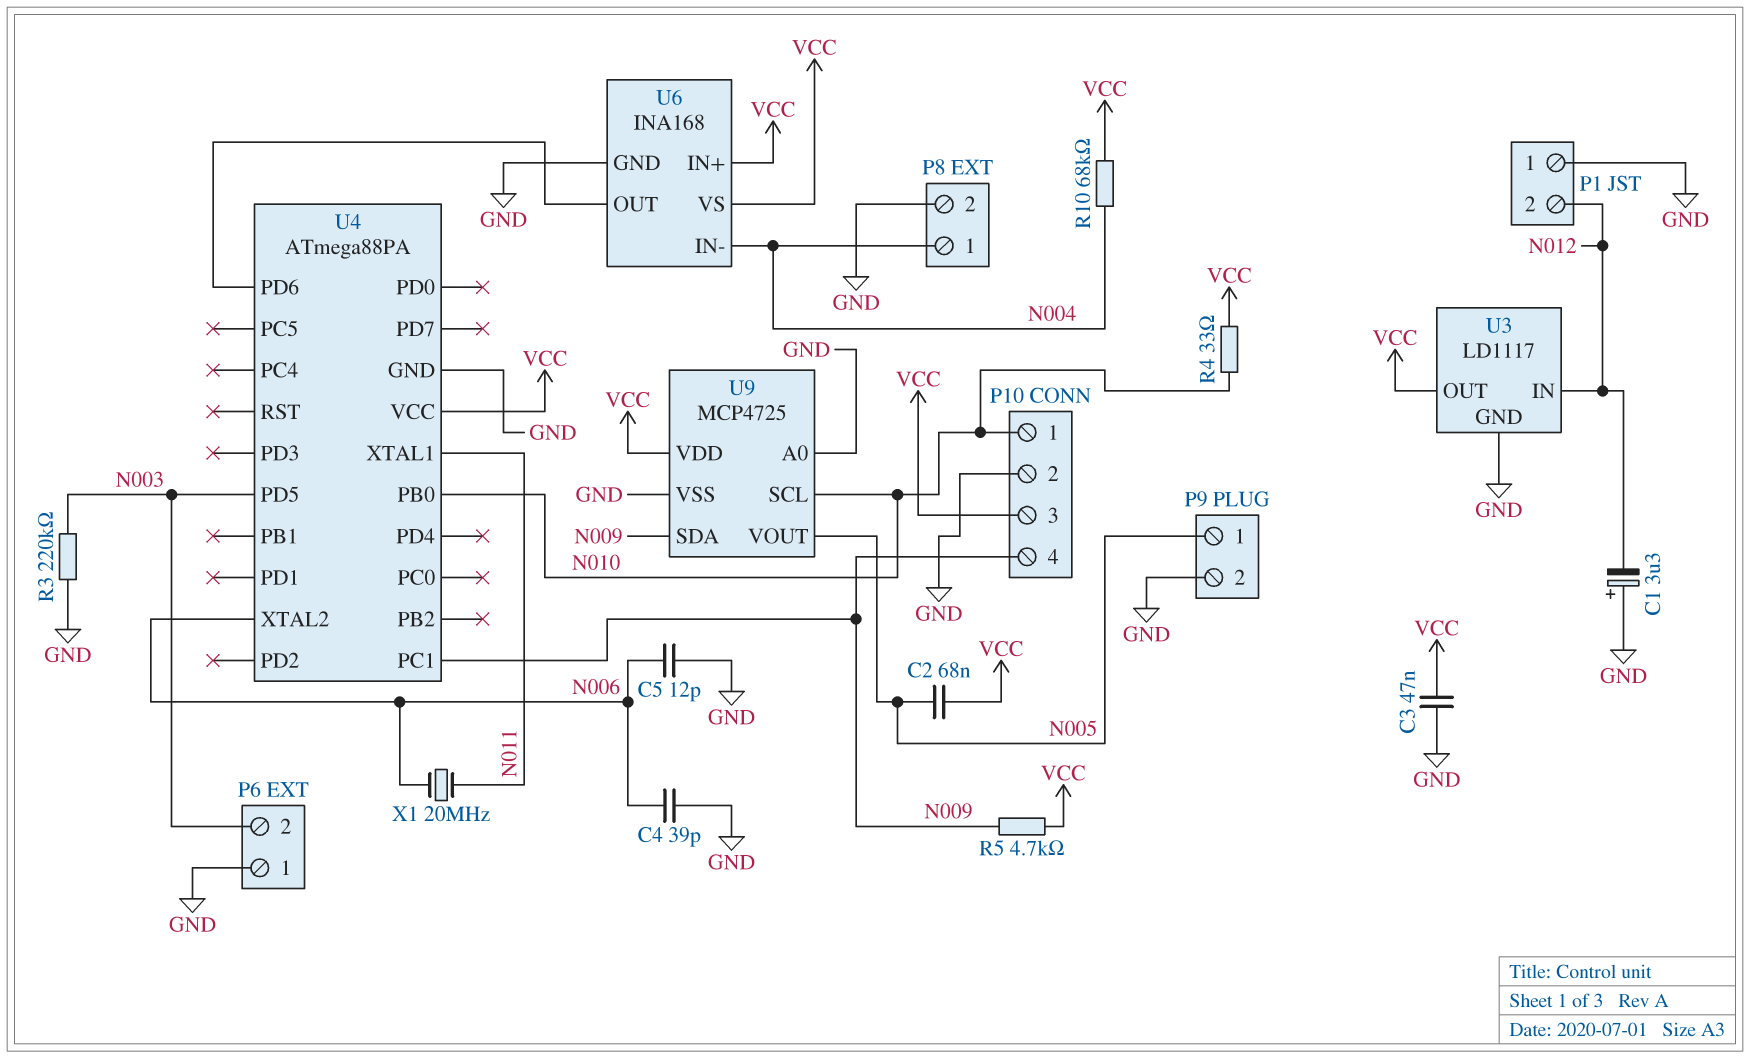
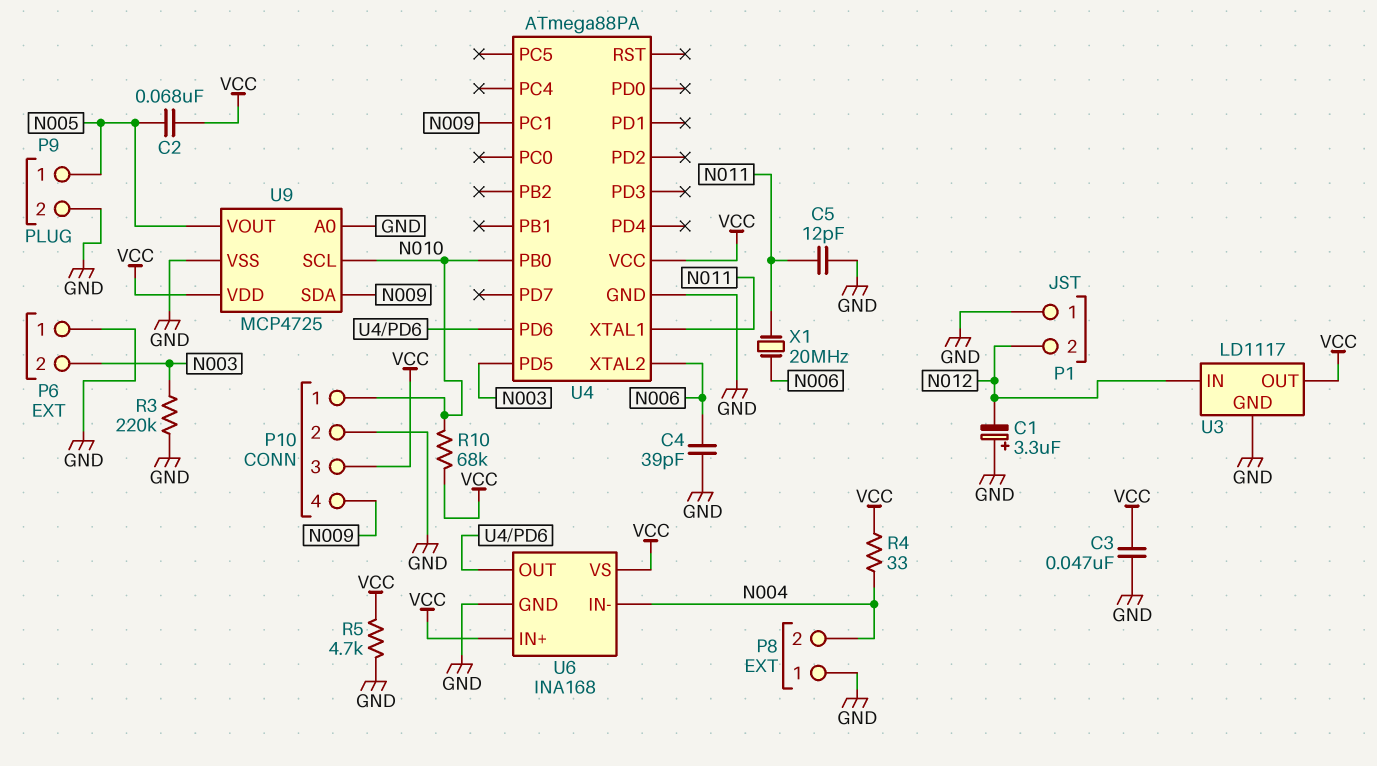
C5: 12pF (GND, N006) -> 12pF (GND, N011)
P8 pin 1: N004 -> GND
P8 pin 2: GND -> N004
R4: 33 (N010, VCC) -> 33 (N004, VCC)
R5: 4.7k (N009, VCC) -> 4.7k (GND, VCC)
R10: 68k (N004, VCC) -> 68k (N010, VCC)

##########

**TASK:** Your task is to reproduce exactly the lines that begin with the one containing "R5: 4.7k (N009, VCC) -> 4.7k (GND, VCC)" and continue to the end of the data, both ends included.

**RESPONSE BOX:**
R5: 4.7k (N009, VCC) -> 4.7k (GND, VCC)
R10: 68k (N004, VCC) -> 68k (N010, VCC)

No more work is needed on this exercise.